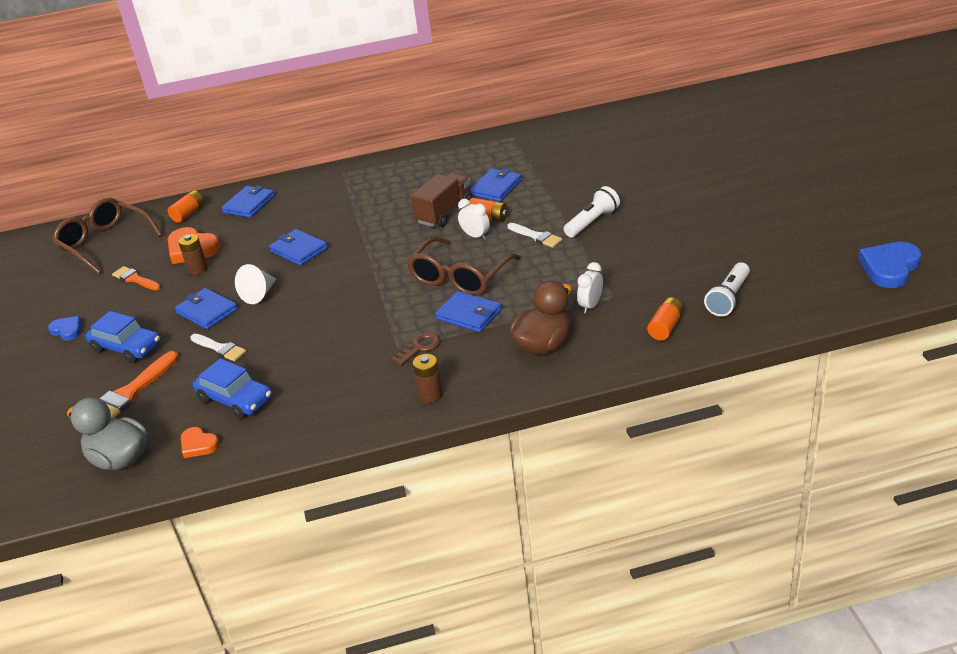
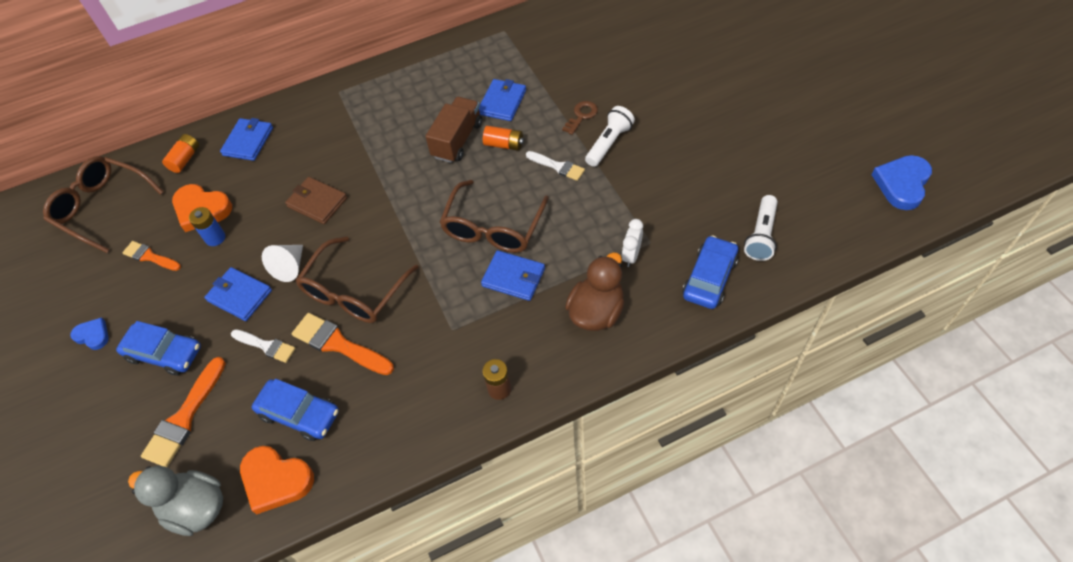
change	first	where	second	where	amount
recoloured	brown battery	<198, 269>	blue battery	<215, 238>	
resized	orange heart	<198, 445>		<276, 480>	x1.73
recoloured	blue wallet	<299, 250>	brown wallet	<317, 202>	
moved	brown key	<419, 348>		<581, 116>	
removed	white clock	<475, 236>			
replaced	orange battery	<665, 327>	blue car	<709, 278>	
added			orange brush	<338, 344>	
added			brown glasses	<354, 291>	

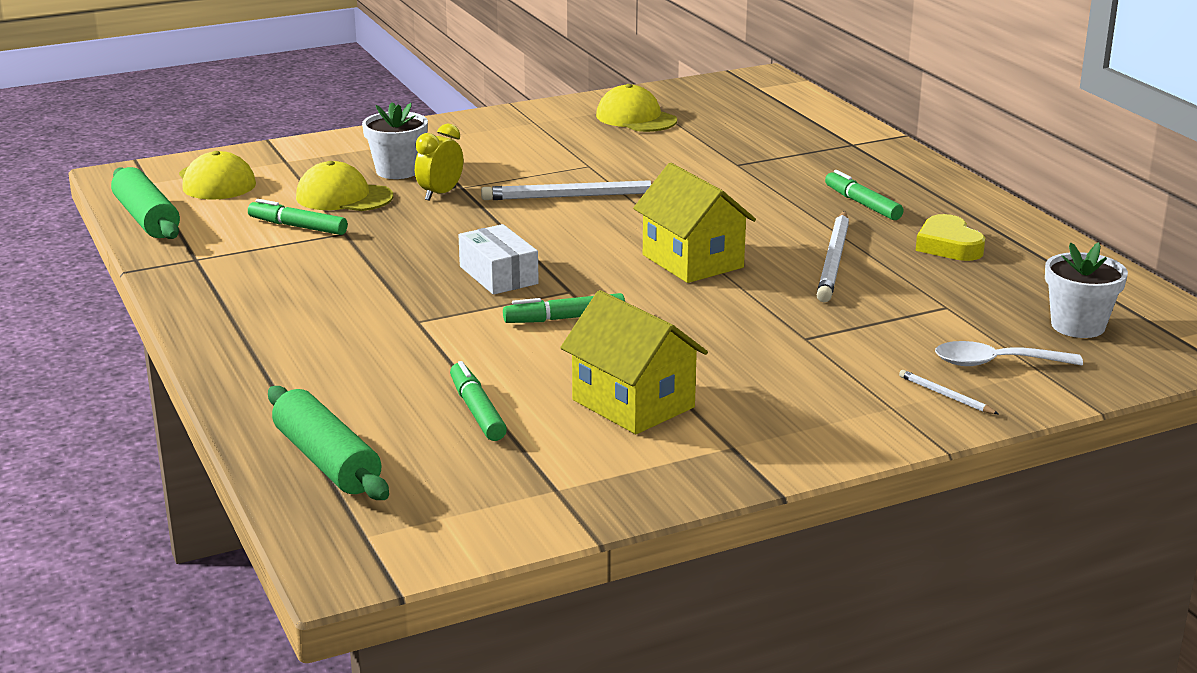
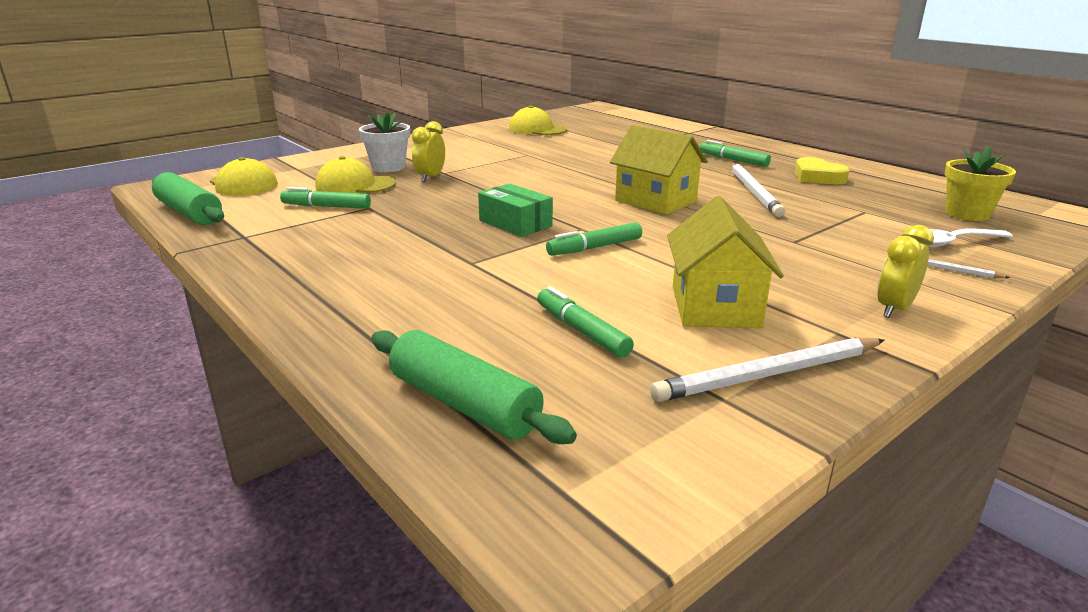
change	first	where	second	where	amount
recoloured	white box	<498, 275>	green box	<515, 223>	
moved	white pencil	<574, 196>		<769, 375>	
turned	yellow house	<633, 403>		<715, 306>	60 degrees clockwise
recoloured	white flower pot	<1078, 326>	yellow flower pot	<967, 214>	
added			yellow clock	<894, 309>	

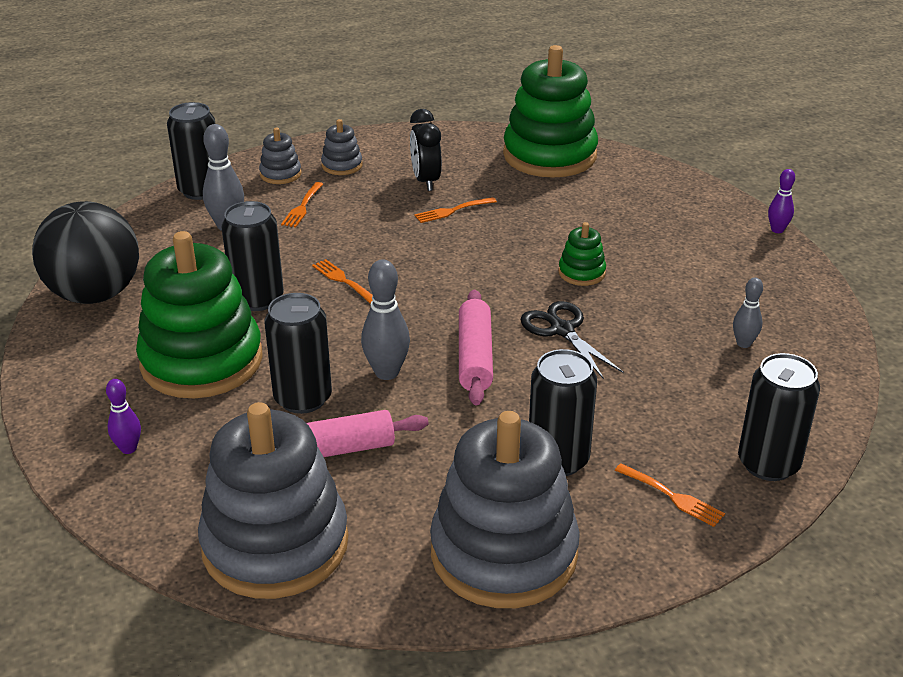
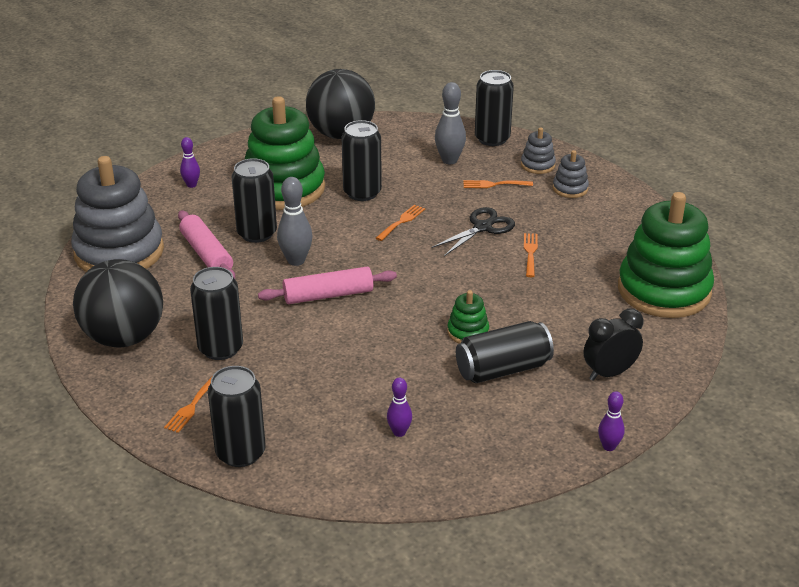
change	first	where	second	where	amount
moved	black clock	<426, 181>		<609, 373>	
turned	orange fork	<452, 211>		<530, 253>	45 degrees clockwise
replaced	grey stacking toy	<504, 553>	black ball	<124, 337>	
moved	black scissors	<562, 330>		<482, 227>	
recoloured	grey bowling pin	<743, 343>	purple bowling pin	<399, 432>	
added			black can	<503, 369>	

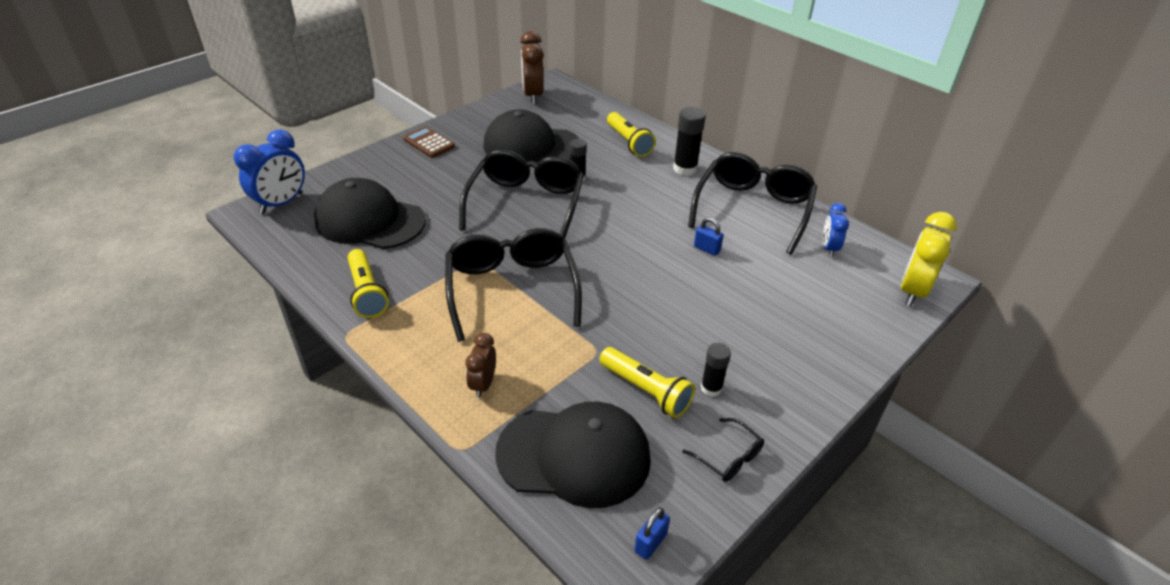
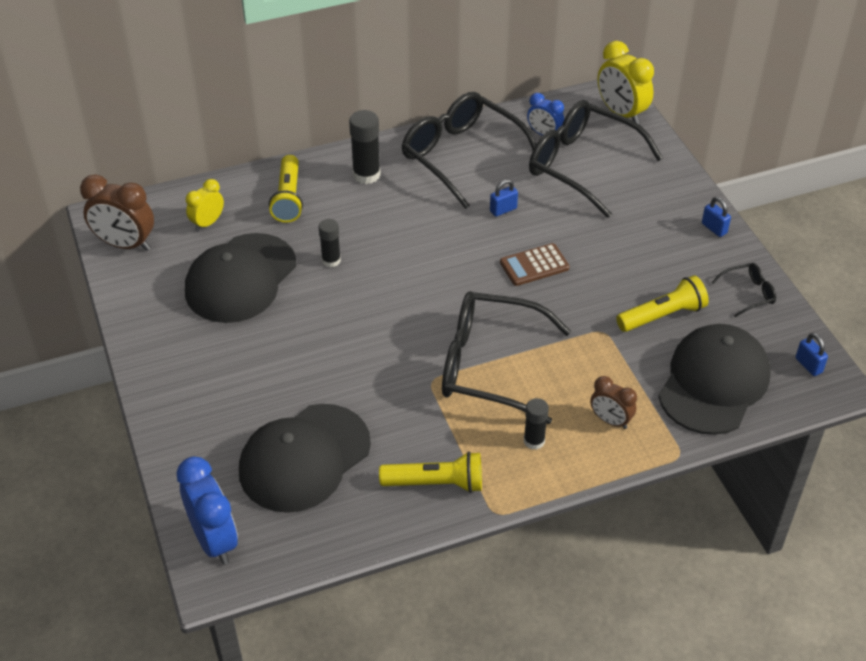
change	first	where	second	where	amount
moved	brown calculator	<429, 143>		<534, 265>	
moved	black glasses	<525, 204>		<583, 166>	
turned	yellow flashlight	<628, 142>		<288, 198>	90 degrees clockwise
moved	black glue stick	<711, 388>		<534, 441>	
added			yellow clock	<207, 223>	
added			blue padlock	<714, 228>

__Exercise brief__. In the listing, return each line containing the string "battery".

__Solved problem__.
recoloured	brown battery	<198, 269>	blue battery	<215, 238>	
replaced	orange battery	<665, 327>	blue car	<709, 278>	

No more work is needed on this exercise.